━━ INFORMATION GIVEN
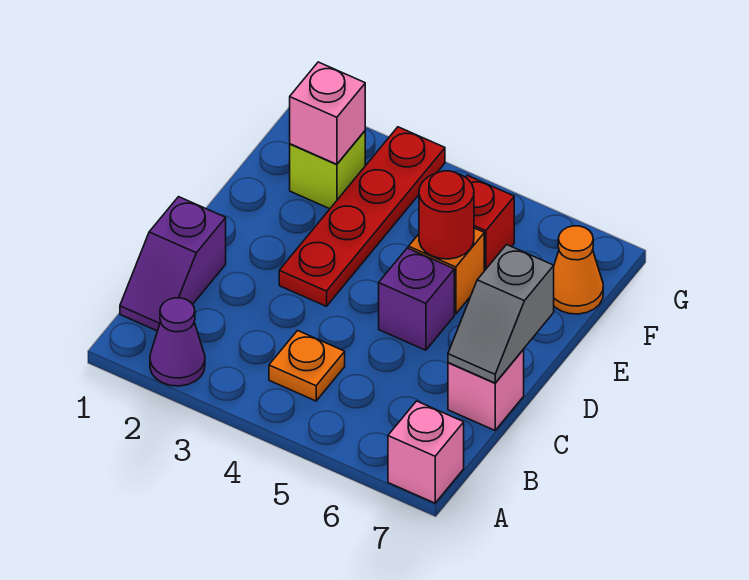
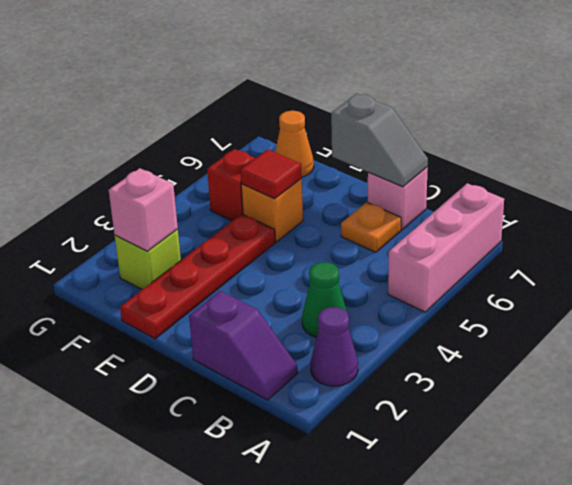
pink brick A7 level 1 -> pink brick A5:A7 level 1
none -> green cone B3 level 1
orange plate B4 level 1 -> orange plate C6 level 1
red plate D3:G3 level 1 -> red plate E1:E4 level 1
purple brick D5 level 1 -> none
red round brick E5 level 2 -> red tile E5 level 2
━━━━
━━ INFORMATION GIVEN
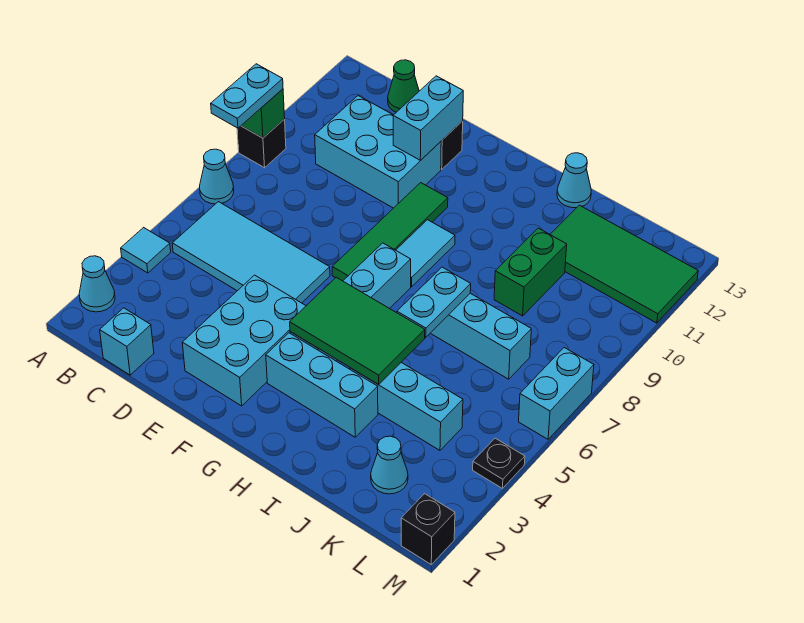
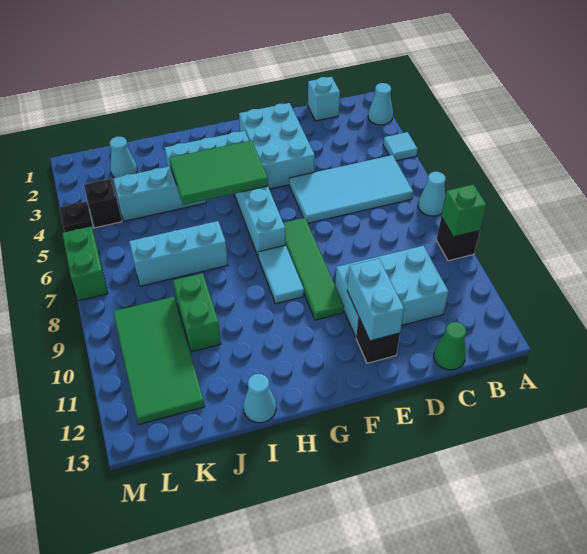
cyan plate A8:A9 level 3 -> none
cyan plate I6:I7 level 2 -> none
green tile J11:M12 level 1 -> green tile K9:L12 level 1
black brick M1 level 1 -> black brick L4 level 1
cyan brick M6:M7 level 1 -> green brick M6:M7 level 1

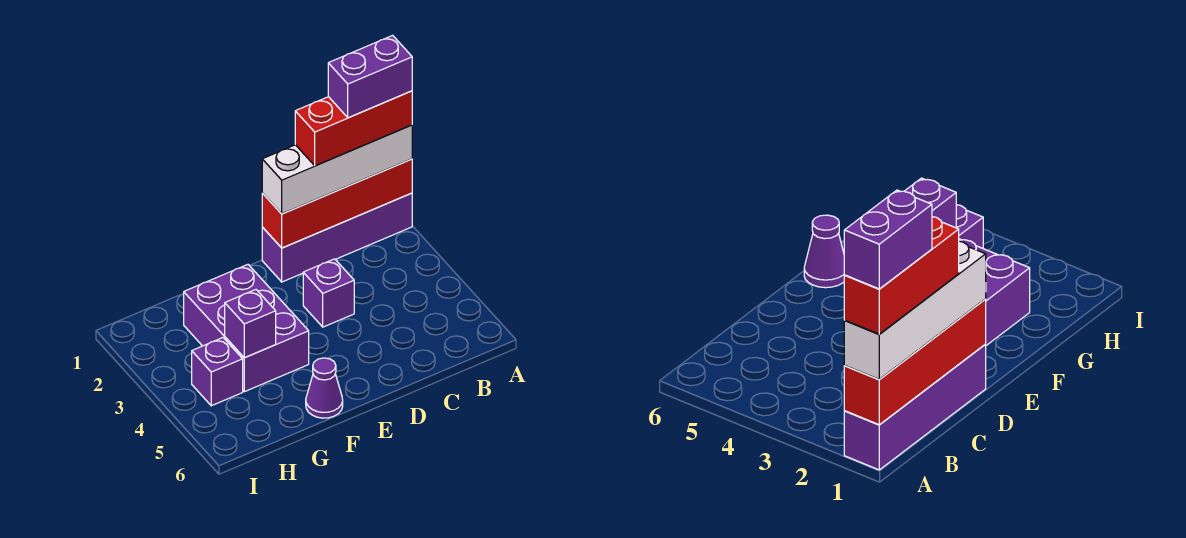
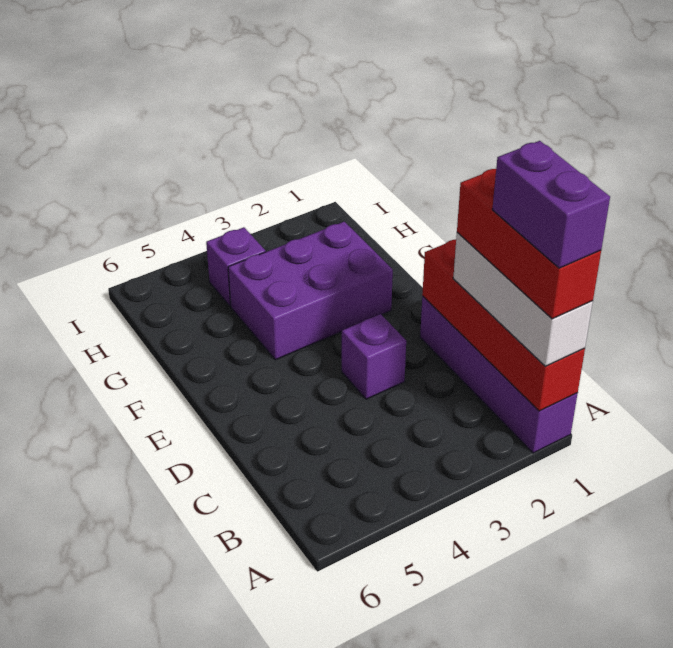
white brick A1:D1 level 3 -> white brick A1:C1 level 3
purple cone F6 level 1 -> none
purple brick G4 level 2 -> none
━━━━
→ **REQUIREMENT**
Among the records above, only the lines between the line holding "pink brick A7" and the line holding "red round brick", inclusive, are to be output, exactly as written.

→ **YOUR RESPONSE**
pink brick A7 level 1 -> pink brick A5:A7 level 1
none -> green cone B3 level 1
orange plate B4 level 1 -> orange plate C6 level 1
red plate D3:G3 level 1 -> red plate E1:E4 level 1
purple brick D5 level 1 -> none
red round brick E5 level 2 -> red tile E5 level 2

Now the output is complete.